ABOUT THIS EXERCISE
In the records below, find the line with "BUTTON1 pin VCC: none -> VIN" and the line with "SONAR2 pin TRIG: RX -> TX". Print both exactly, along with every line between them, and no other line.

GIVEN ENTRIES
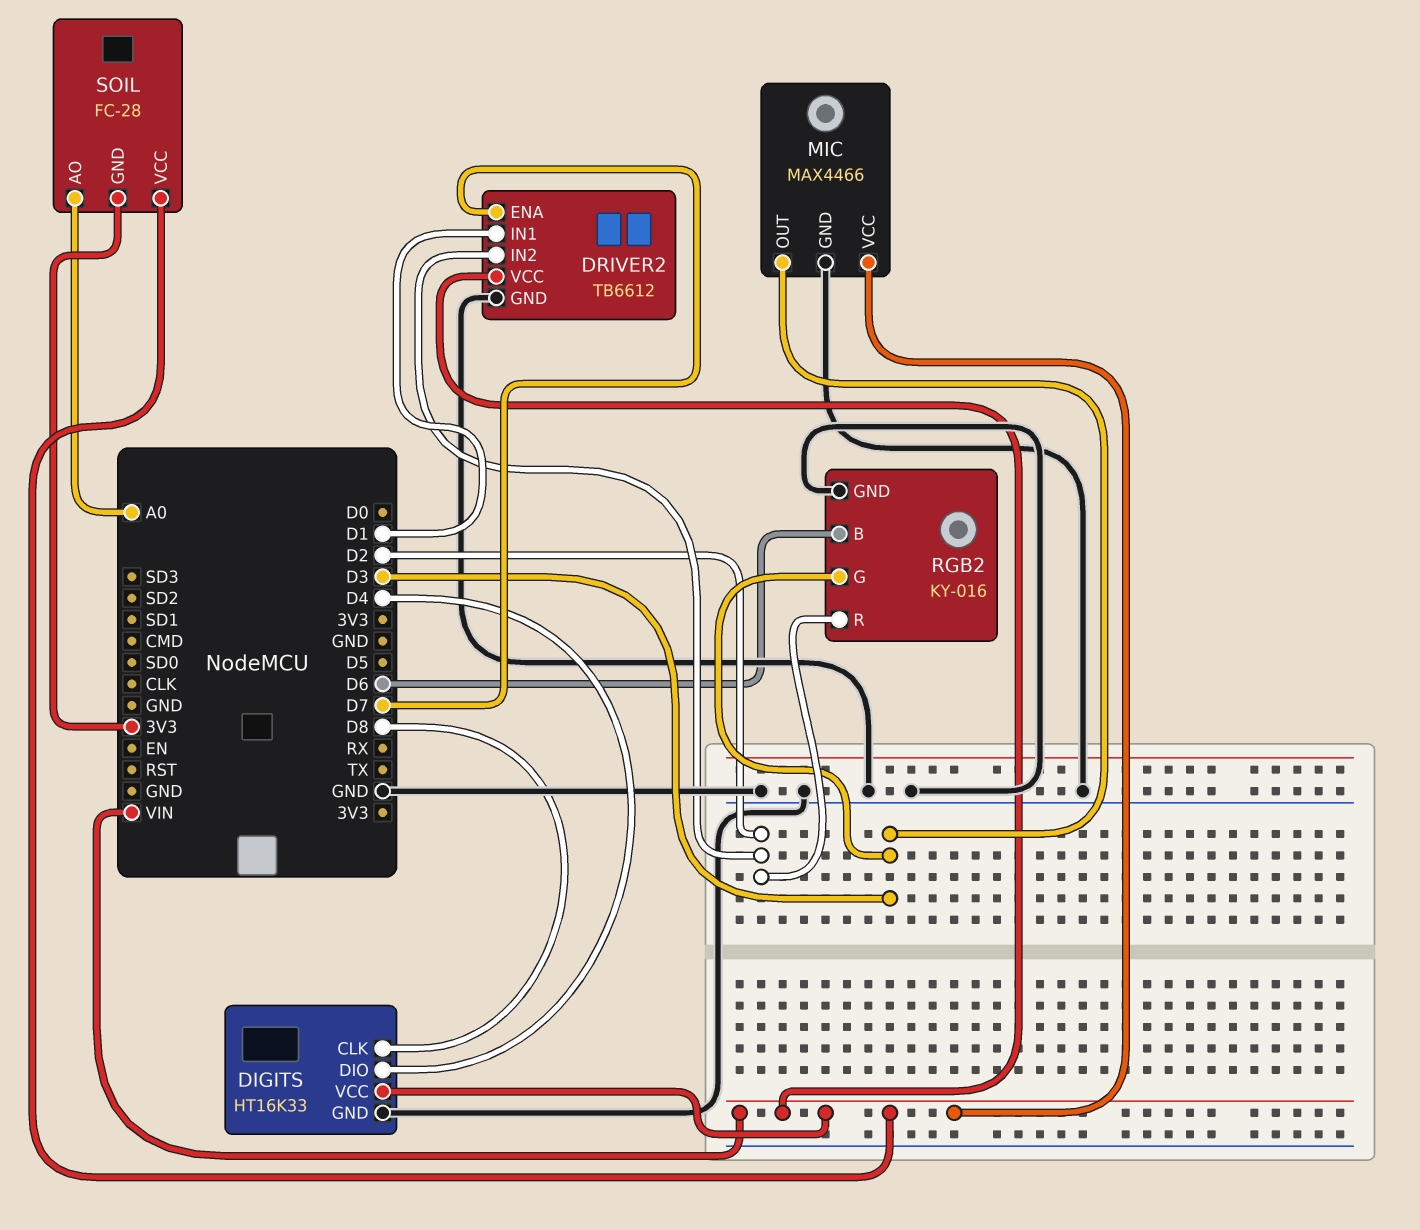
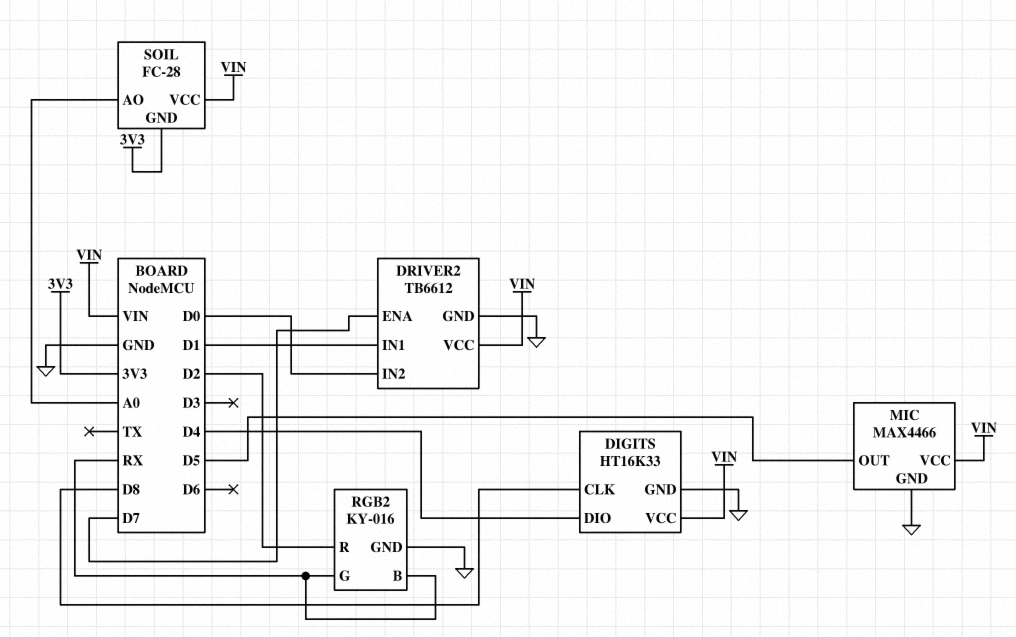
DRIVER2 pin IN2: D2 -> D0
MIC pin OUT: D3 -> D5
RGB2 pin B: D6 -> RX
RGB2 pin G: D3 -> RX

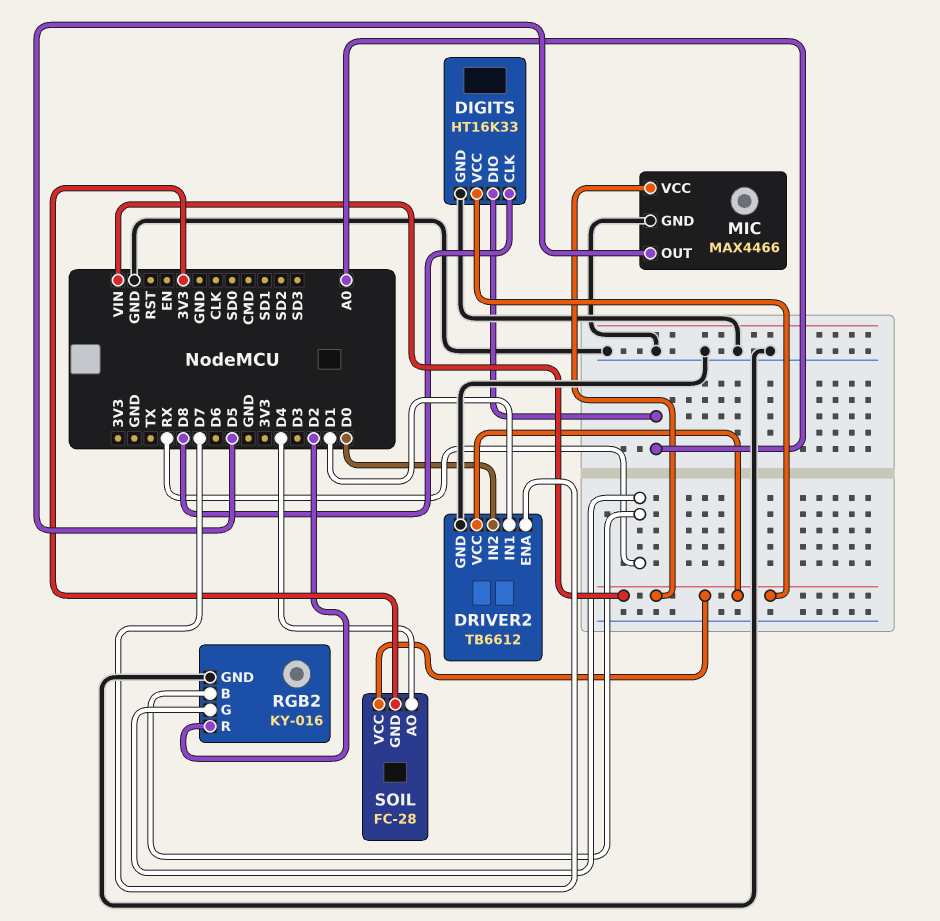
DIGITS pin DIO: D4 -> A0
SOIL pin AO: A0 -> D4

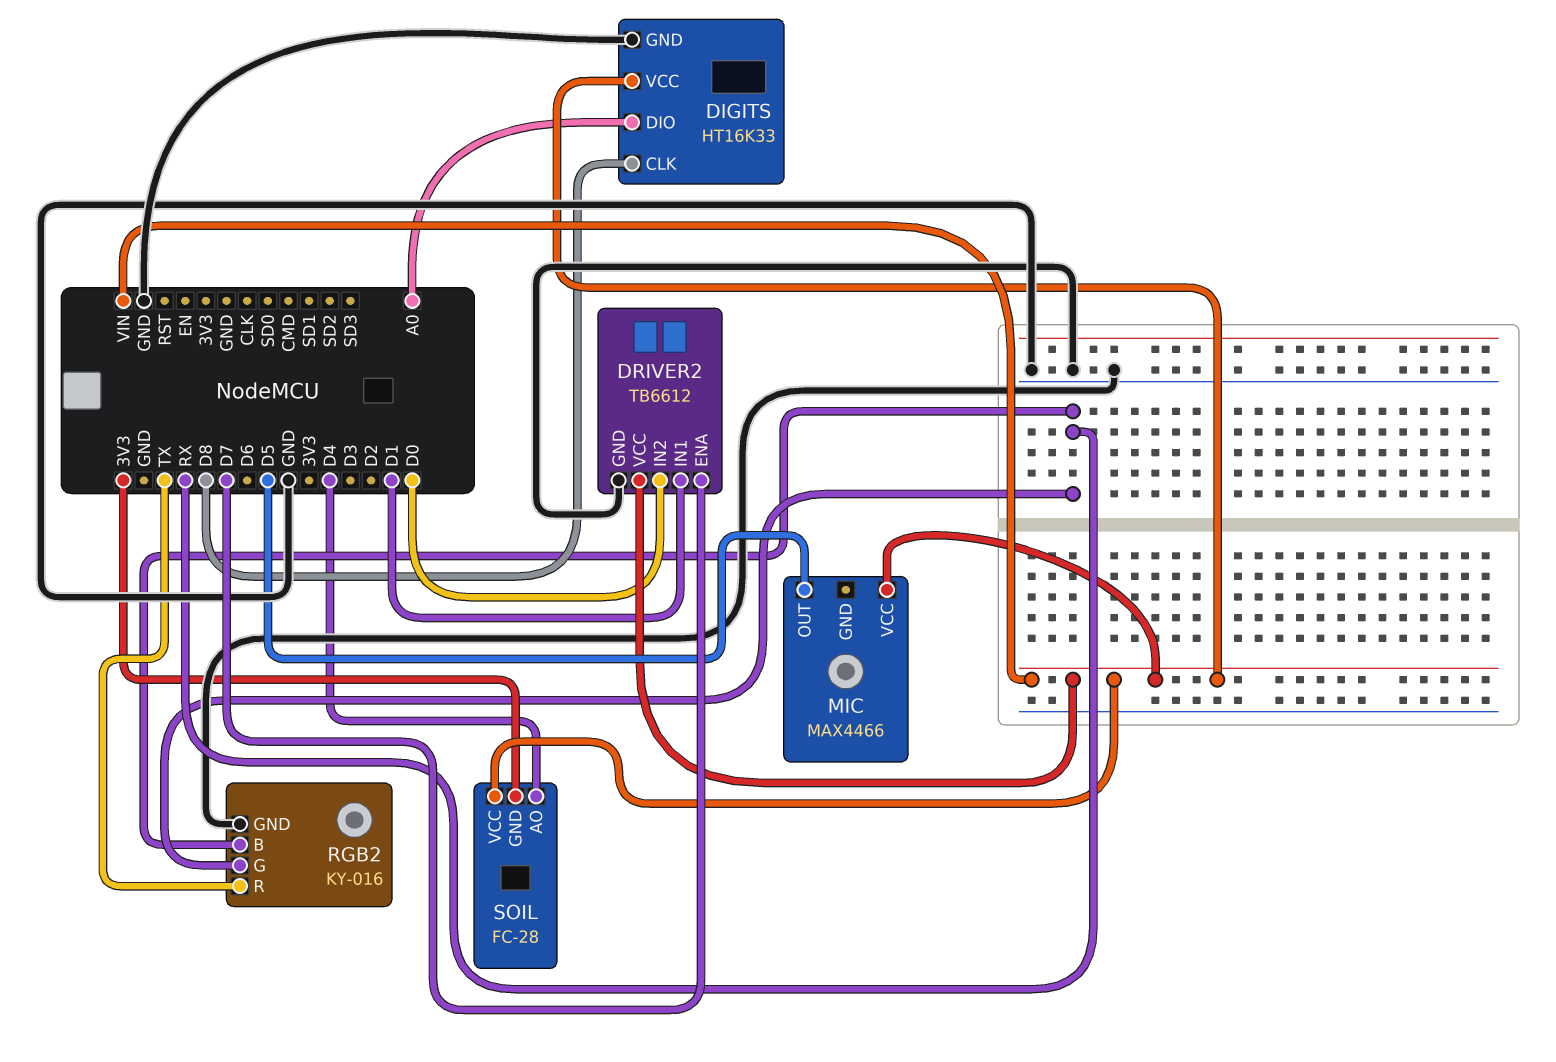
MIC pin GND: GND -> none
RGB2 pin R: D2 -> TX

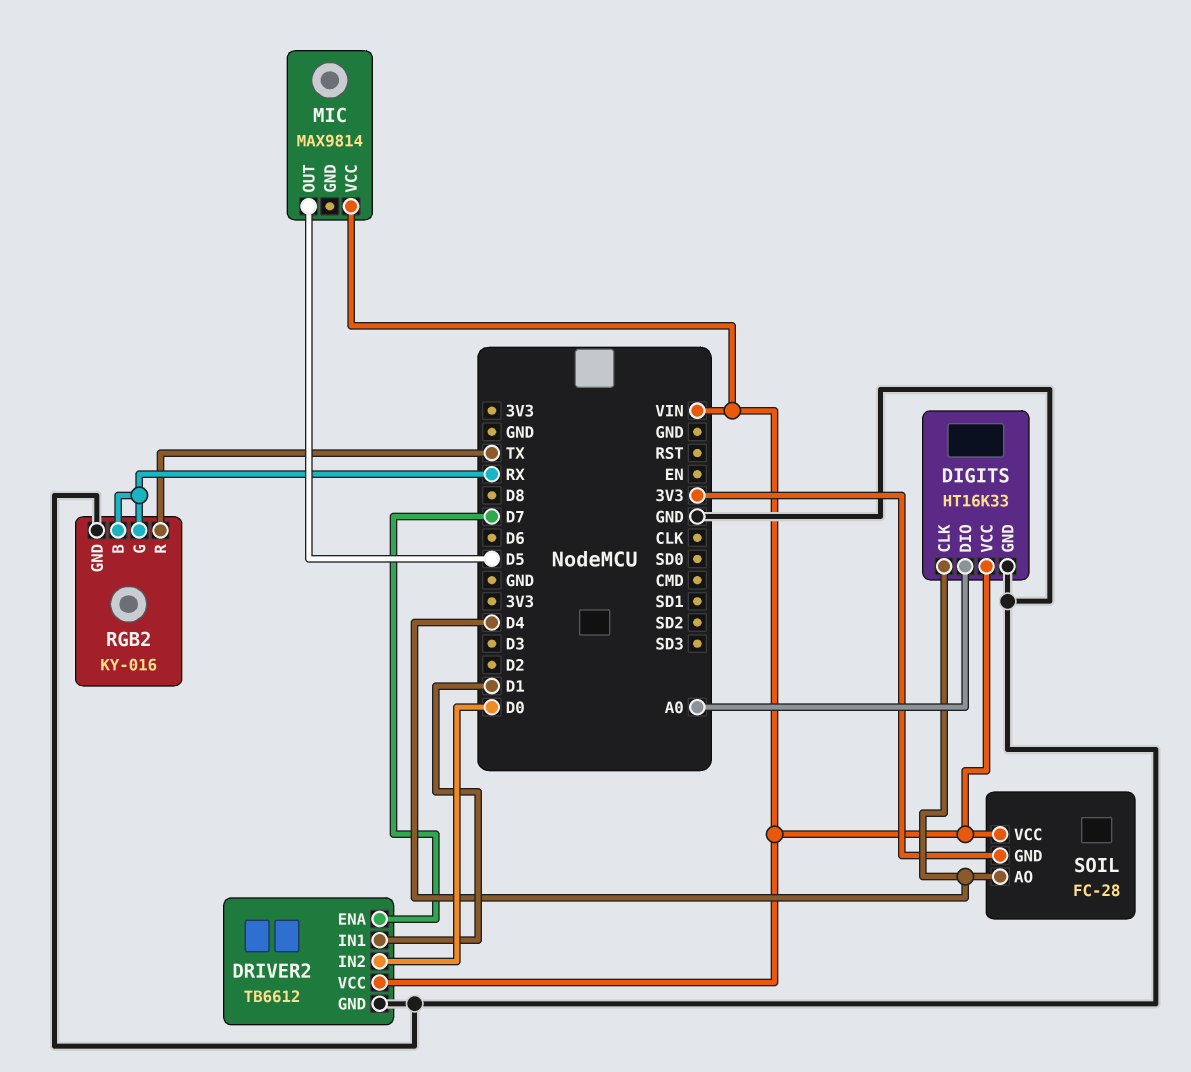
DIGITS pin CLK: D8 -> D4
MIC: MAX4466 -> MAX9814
* * *
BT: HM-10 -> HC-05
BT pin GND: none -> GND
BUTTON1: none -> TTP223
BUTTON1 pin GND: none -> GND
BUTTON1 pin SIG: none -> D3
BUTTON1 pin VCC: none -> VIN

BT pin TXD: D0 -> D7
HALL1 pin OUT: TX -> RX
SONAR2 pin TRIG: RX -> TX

TASK ANSWER
BUTTON1 pin VCC: none -> VIN

BT pin TXD: D0 -> D7
HALL1 pin OUT: TX -> RX
SONAR2 pin TRIG: RX -> TX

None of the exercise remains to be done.